▸ WORK INSTRUCTION: Entries below include pictures. Output exactly the lines from the one with "none -> orange brick H2 level 2" down to the one with "none -> orange brick H2 level 3", both ends included, and leave the pictures out.

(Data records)
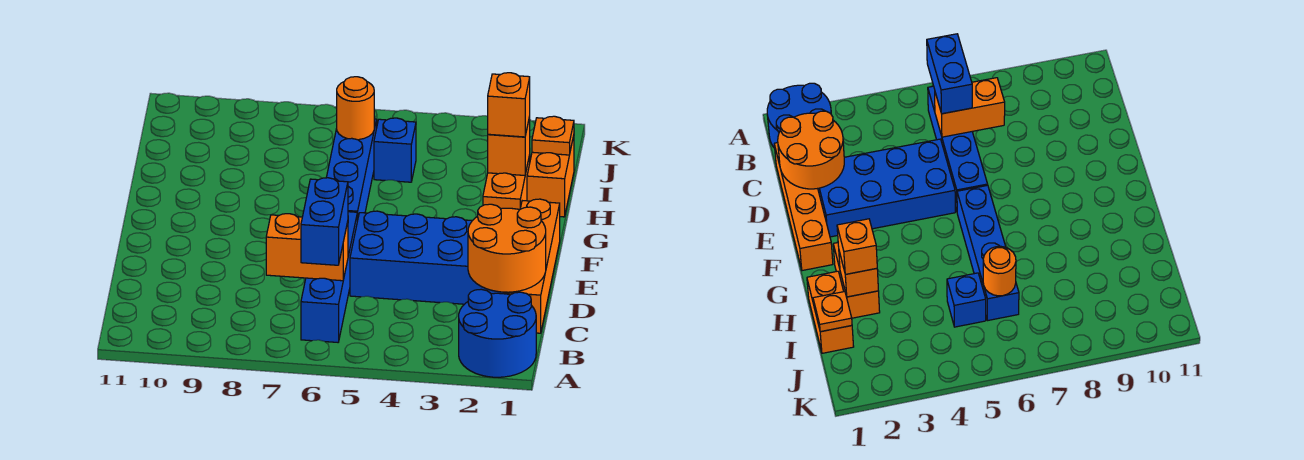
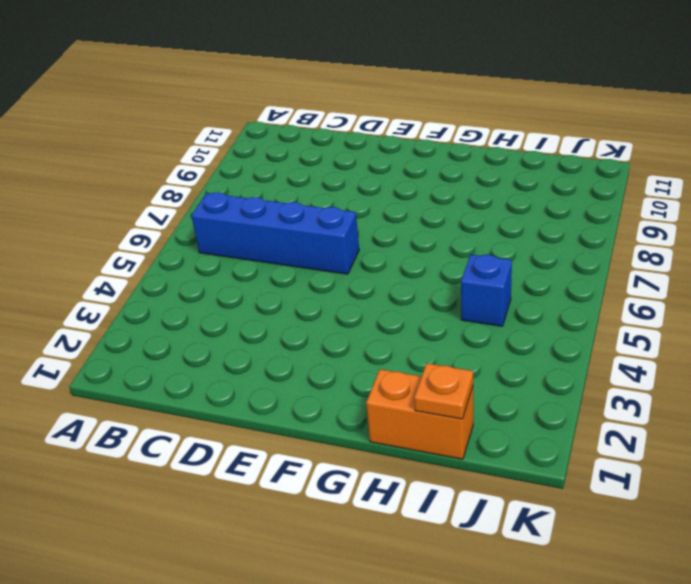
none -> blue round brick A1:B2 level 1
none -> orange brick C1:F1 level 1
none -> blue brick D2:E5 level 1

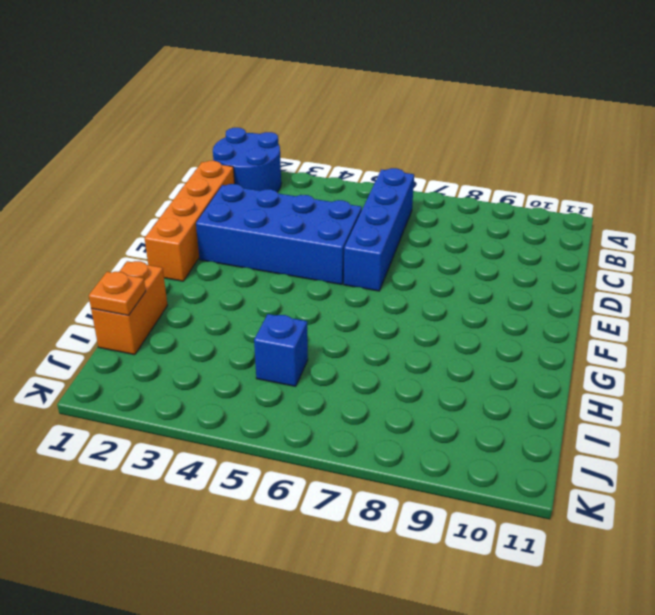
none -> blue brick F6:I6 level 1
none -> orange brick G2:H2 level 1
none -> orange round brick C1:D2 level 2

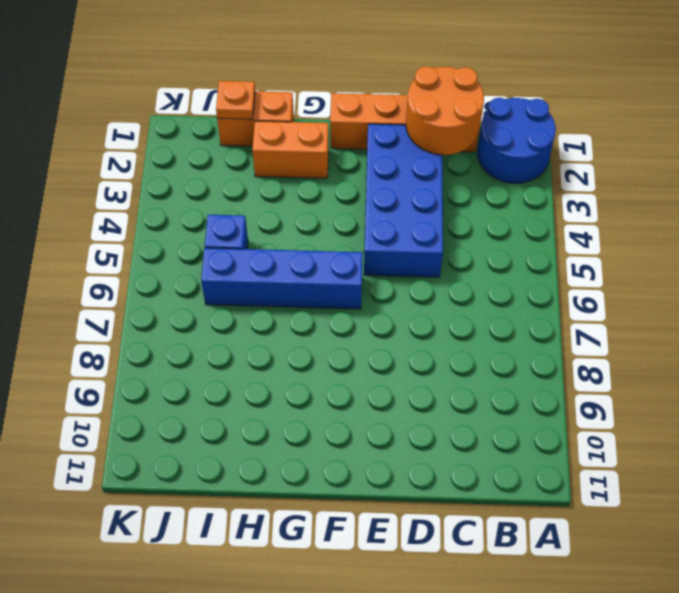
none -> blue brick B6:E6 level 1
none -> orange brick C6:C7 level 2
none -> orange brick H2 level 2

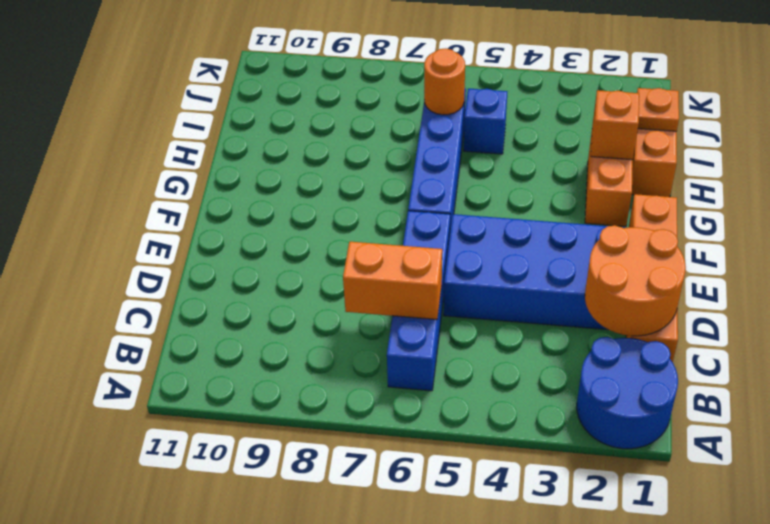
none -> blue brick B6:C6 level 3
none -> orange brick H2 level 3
==
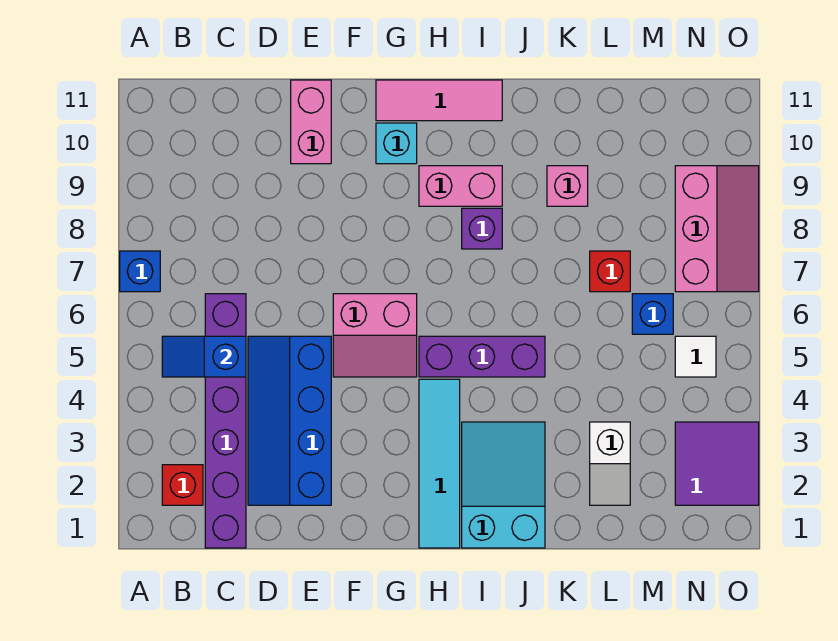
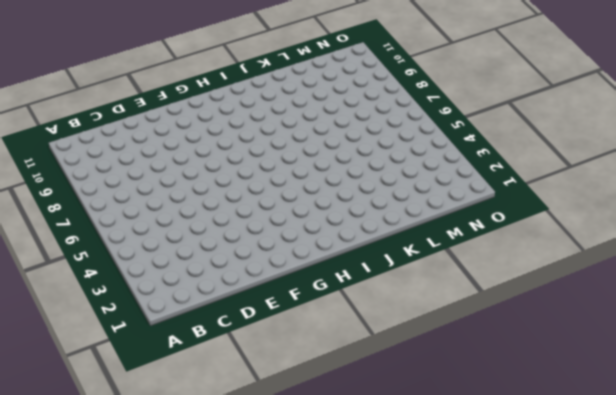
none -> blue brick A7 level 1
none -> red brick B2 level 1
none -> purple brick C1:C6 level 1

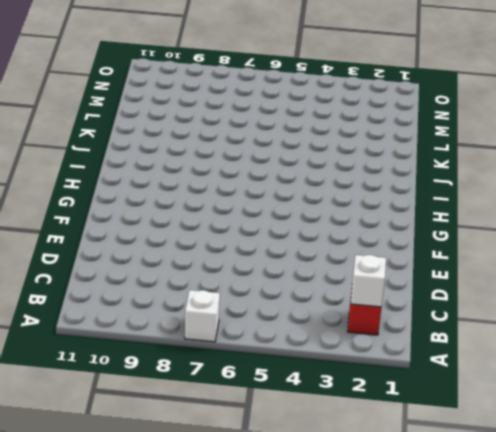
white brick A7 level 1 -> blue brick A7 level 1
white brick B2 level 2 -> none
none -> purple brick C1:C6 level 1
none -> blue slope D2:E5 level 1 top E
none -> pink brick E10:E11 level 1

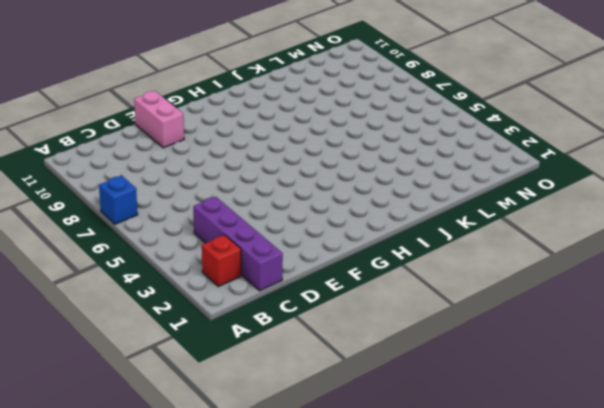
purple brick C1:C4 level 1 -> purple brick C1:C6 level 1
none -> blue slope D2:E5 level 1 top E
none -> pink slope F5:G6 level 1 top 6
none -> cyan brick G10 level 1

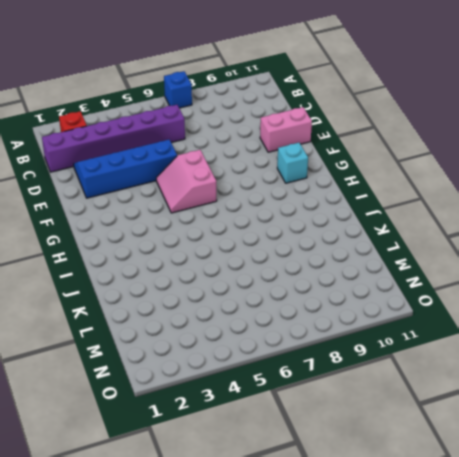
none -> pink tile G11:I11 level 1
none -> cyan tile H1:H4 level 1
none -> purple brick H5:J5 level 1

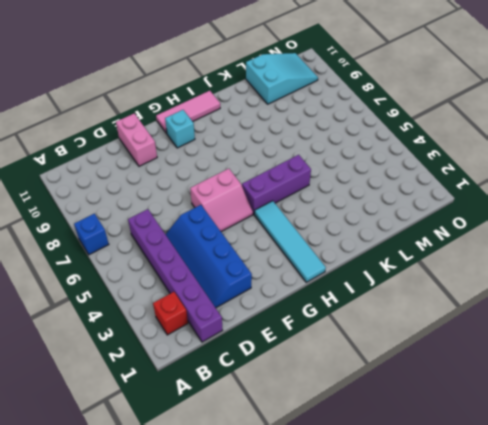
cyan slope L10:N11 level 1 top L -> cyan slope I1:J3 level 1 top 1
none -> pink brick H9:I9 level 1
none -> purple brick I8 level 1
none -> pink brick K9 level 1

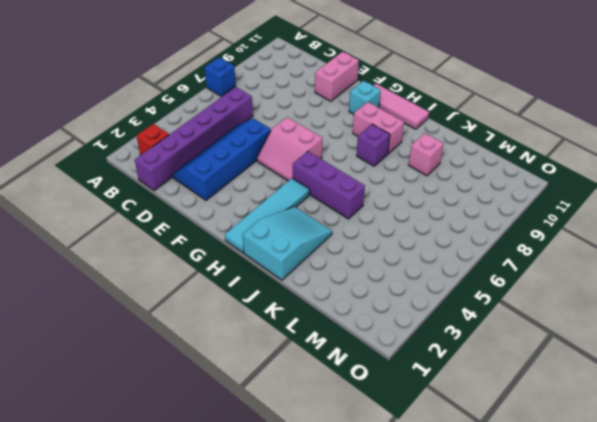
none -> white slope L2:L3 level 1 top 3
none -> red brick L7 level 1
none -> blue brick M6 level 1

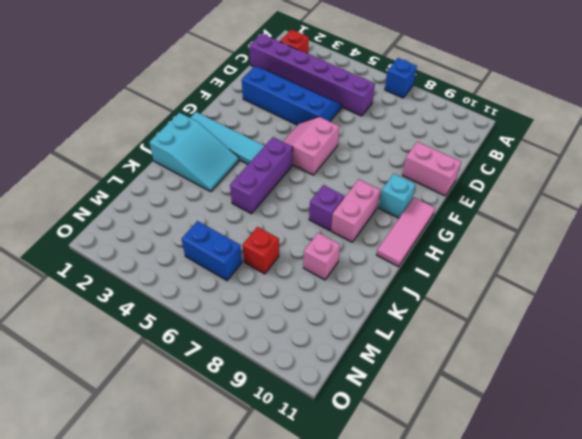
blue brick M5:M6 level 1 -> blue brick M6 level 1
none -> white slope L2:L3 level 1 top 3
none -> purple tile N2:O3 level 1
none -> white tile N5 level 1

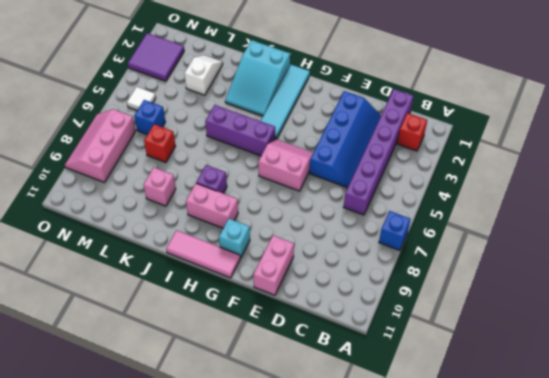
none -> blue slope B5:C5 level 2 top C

▸ WORKED SOLUTION:
none -> orange brick H2 level 2

none -> blue brick B6:C6 level 3
none -> orange brick H2 level 3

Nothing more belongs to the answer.